[[ Exercise input open ]]

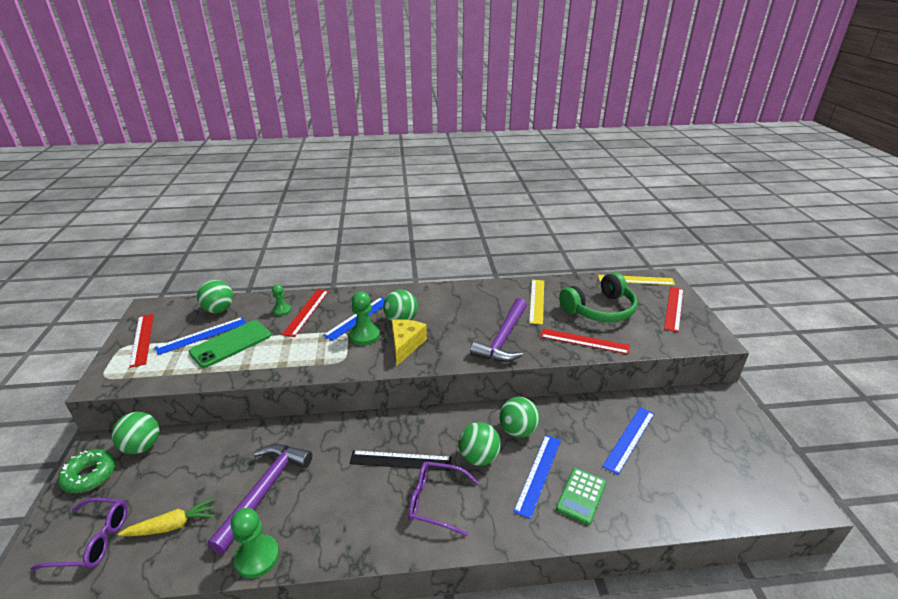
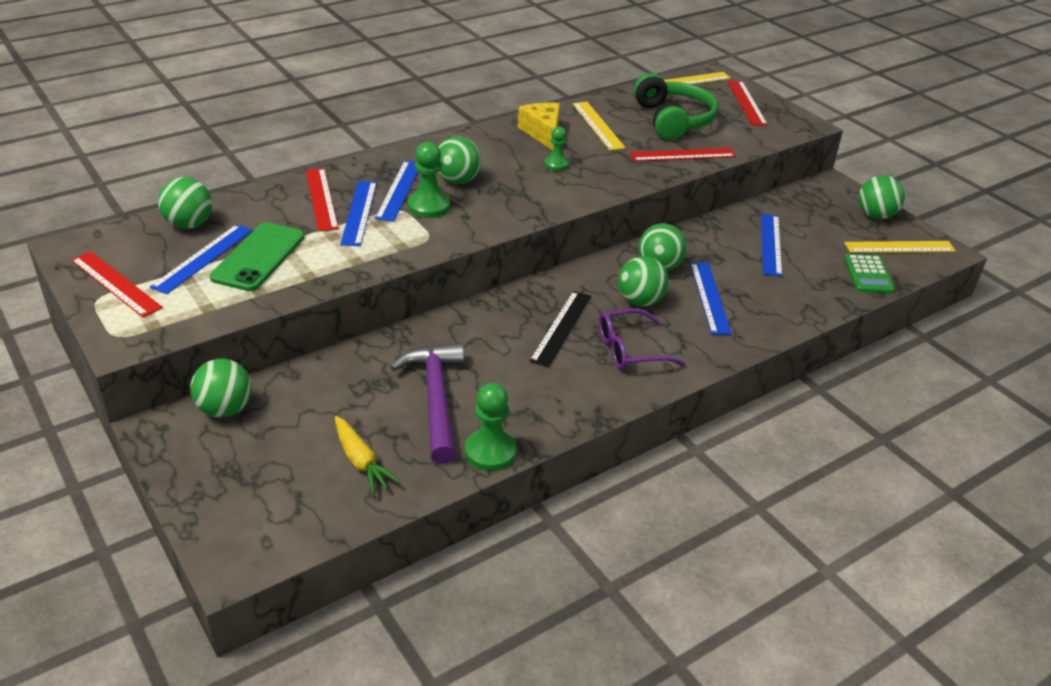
camera: 30 degrees left, 5 degrees up
purple glasses [30,498,128,571] -> none
green donut [58,449,116,493] -> none
yellow carrot [118,498,215,536] -> yellow carrot turned 105 degrees clockwise [335,416,400,494]
green pawn [272,285,291,316] -> green pawn moved to [545,126,569,171]
black ruler [349,450,452,471] -> black ruler turned 45 degrees counterclockwise [529,291,592,367]
yellow cheese [392,319,427,366] -> yellow cheese moved to [518,103,560,150]
purple hammer [470,298,527,362] -> none
green calculator [556,468,606,525] -> green calculator moved to [844,254,895,293]
green headphones [559,272,638,322] -> green headphones turned 45 degrees counterclockwise [633,73,718,140]
none -> blue ruler [340,181,377,246]
none -> yellow ruler [844,241,956,253]
none -> green ball [858,175,905,219]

[[ Exercise input closed ]]

Activity: Repeat the listing in full and exactly. Leave any pictures out.

Solution below:
camera: 30 degrees left, 5 degrees up
purple glasses [30,498,128,571] -> none
green donut [58,449,116,493] -> none
yellow carrot [118,498,215,536] -> yellow carrot turned 105 degrees clockwise [335,416,400,494]
green pawn [272,285,291,316] -> green pawn moved to [545,126,569,171]
black ruler [349,450,452,471] -> black ruler turned 45 degrees counterclockwise [529,291,592,367]
yellow cheese [392,319,427,366] -> yellow cheese moved to [518,103,560,150]
purple hammer [470,298,527,362] -> none
green calculator [556,468,606,525] -> green calculator moved to [844,254,895,293]
green headphones [559,272,638,322] -> green headphones turned 45 degrees counterclockwise [633,73,718,140]
none -> blue ruler [340,181,377,246]
none -> yellow ruler [844,241,956,253]
none -> green ball [858,175,905,219]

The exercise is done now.